**DATA SUPPLIED:**

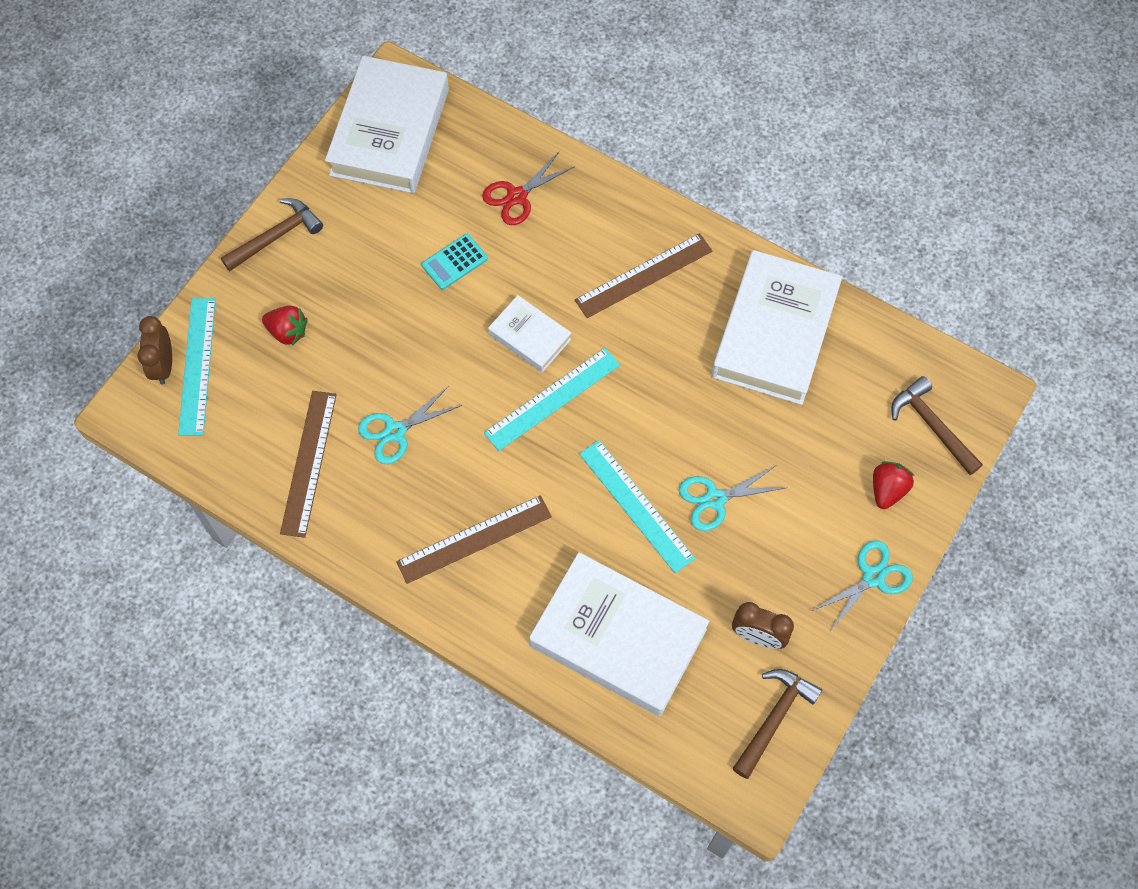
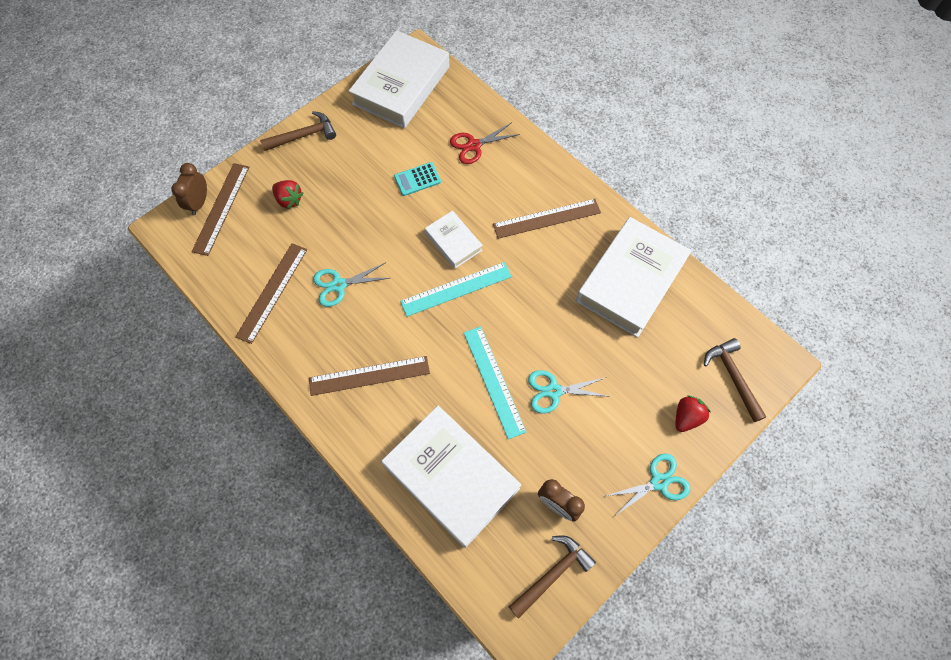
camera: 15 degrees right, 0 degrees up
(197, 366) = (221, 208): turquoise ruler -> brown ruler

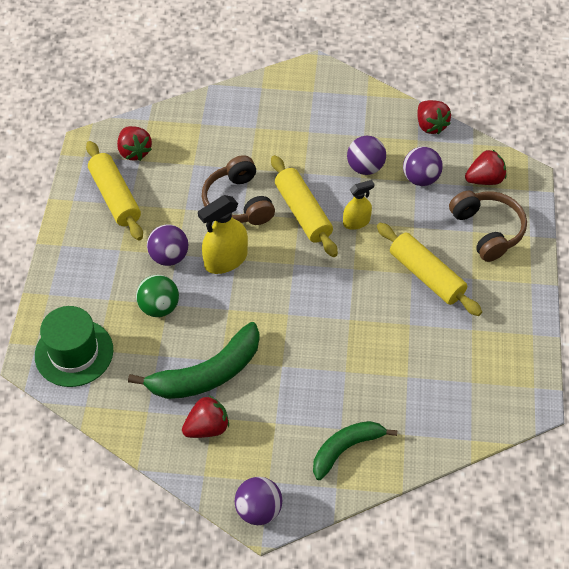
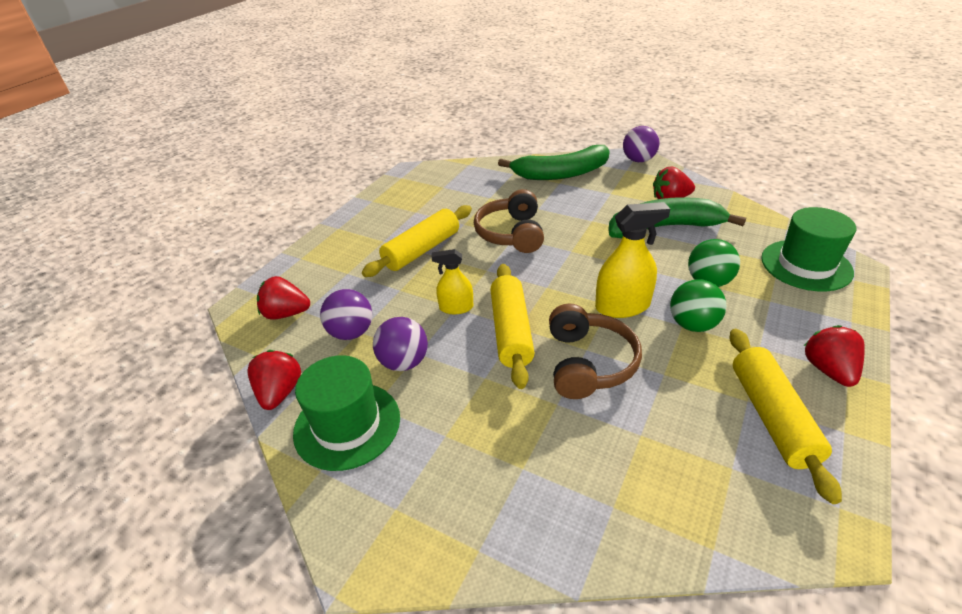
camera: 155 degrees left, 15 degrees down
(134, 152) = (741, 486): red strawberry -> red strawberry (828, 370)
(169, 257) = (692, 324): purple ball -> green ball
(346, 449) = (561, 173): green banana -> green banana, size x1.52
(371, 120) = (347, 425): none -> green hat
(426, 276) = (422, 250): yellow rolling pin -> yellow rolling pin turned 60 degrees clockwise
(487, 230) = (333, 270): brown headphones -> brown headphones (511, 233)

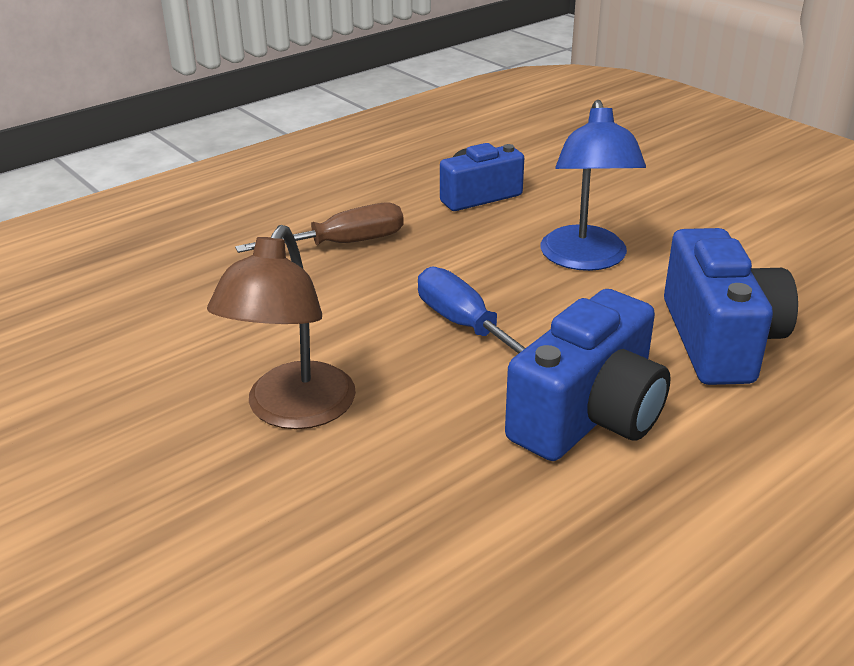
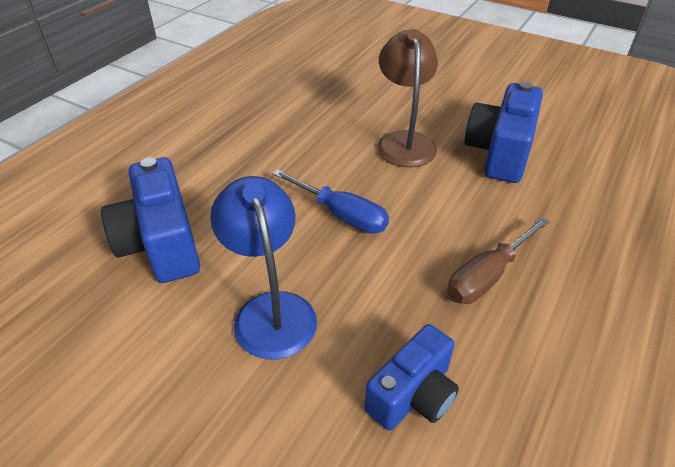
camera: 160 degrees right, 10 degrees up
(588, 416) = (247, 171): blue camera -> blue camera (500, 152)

**REQUIRED WORK:**
Pictures do not go in the copy. Write out exactly the lines from the line containing "(487, 230) = (333, 270): brown" through the last line of the listing.

**SOLUTION BELOW:**
(487, 230) = (333, 270): brown headphones -> brown headphones (511, 233)

camera: 160 degrees right, 10 degrees up
(588, 416) = (247, 171): blue camera -> blue camera (500, 152)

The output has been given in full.